**Work request**
Could you return every record below exactly as it stands, leaving out the pictures?

**Exercise input**
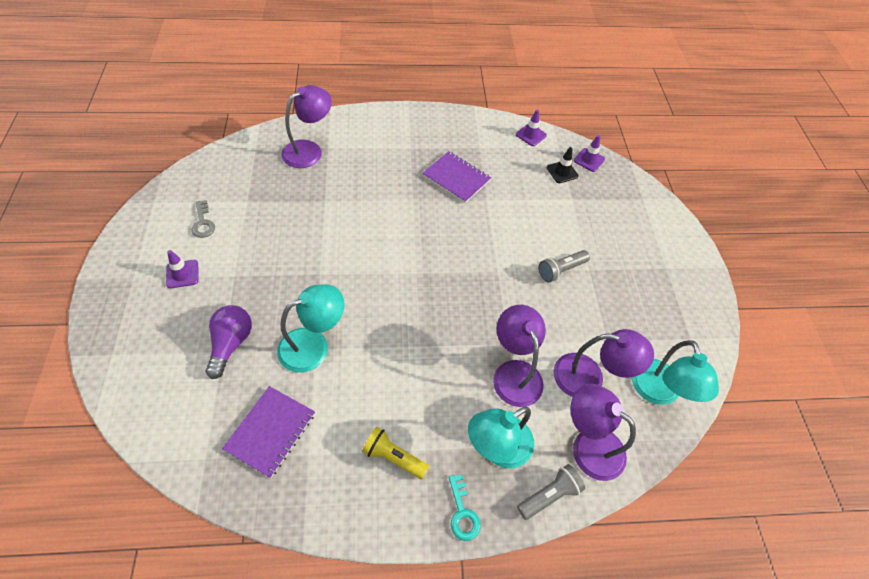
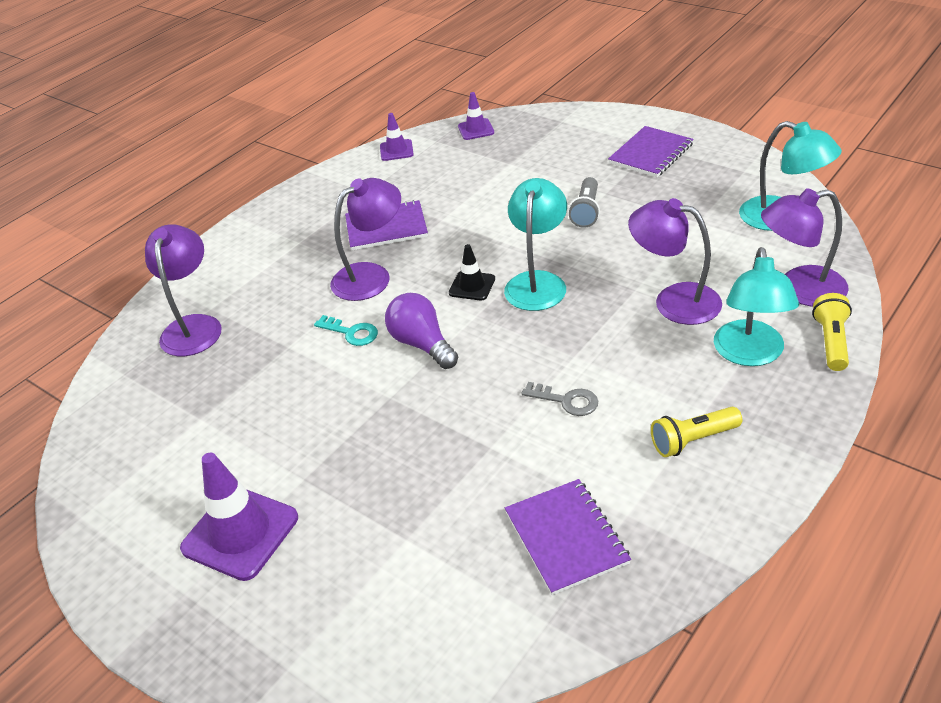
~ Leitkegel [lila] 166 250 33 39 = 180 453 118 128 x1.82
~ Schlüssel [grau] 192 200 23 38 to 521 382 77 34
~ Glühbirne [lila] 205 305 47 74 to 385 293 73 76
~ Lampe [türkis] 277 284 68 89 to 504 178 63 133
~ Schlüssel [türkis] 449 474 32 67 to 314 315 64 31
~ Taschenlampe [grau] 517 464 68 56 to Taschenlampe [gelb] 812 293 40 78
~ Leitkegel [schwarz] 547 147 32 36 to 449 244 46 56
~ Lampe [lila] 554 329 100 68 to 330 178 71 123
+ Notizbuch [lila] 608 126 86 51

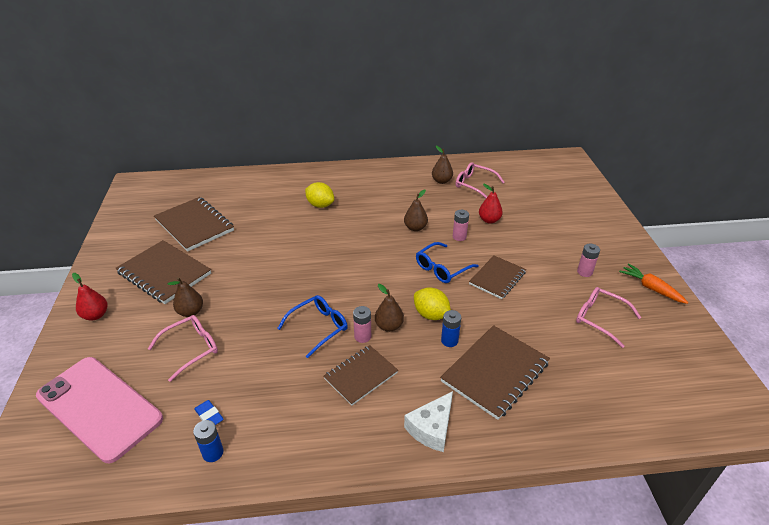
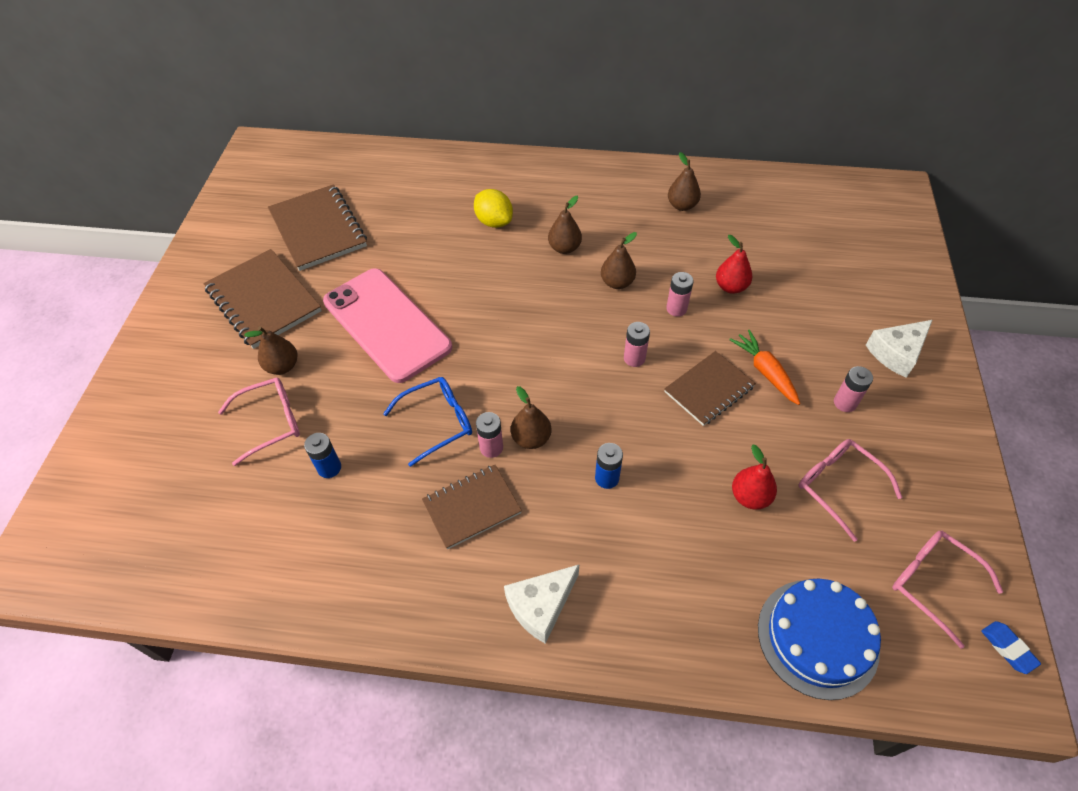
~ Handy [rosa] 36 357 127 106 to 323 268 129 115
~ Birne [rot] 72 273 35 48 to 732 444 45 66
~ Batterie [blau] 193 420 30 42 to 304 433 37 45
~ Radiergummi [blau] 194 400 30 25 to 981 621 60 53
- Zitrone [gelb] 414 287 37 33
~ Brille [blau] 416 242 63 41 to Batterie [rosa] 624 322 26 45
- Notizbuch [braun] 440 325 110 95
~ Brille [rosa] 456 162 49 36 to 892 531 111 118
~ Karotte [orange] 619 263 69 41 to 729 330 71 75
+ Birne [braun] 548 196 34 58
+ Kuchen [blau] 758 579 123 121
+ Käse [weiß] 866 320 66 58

**Result for this task**
~ Leitkegel [lila] 166 250 33 39 = 180 453 118 128 x1.82
~ Schlüssel [grau] 192 200 23 38 to 521 382 77 34
~ Glühbirne [lila] 205 305 47 74 to 385 293 73 76
~ Lampe [türkis] 277 284 68 89 to 504 178 63 133
~ Schlüssel [türkis] 449 474 32 67 to 314 315 64 31
~ Taschenlampe [grau] 517 464 68 56 to Taschenlampe [gelb] 812 293 40 78
~ Leitkegel [schwarz] 547 147 32 36 to 449 244 46 56
~ Lampe [lila] 554 329 100 68 to 330 178 71 123
+ Notizbuch [lila] 608 126 86 51

~ Handy [rosa] 36 357 127 106 to 323 268 129 115
~ Birne [rot] 72 273 35 48 to 732 444 45 66
~ Batterie [blau] 193 420 30 42 to 304 433 37 45
~ Radiergummi [blau] 194 400 30 25 to 981 621 60 53
- Zitrone [gelb] 414 287 37 33
~ Brille [blau] 416 242 63 41 to Batterie [rosa] 624 322 26 45
- Notizbuch [braun] 440 325 110 95
~ Brille [rosa] 456 162 49 36 to 892 531 111 118
~ Karotte [orange] 619 263 69 41 to 729 330 71 75
+ Birne [braun] 548 196 34 58
+ Kuchen [blau] 758 579 123 121
+ Käse [weiß] 866 320 66 58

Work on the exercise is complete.